> EXERCISE DATA
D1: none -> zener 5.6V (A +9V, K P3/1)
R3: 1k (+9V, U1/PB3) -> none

---

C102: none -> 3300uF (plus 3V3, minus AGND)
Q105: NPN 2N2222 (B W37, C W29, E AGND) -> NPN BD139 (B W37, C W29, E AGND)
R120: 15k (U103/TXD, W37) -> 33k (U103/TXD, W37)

> WHAT IS REQUIRED
Write out only the lines that run from the line containing "C102: none -> 3300uF (plus 3V3, minus AGND)" through the line containing "R120: 15k (U103/TXD, W37)", both included, exactly as they appear above.

> RESPONSE
C102: none -> 3300uF (plus 3V3, minus AGND)
Q105: NPN 2N2222 (B W37, C W29, E AGND) -> NPN BD139 (B W37, C W29, E AGND)
R120: 15k (U103/TXD, W37) -> 33k (U103/TXD, W37)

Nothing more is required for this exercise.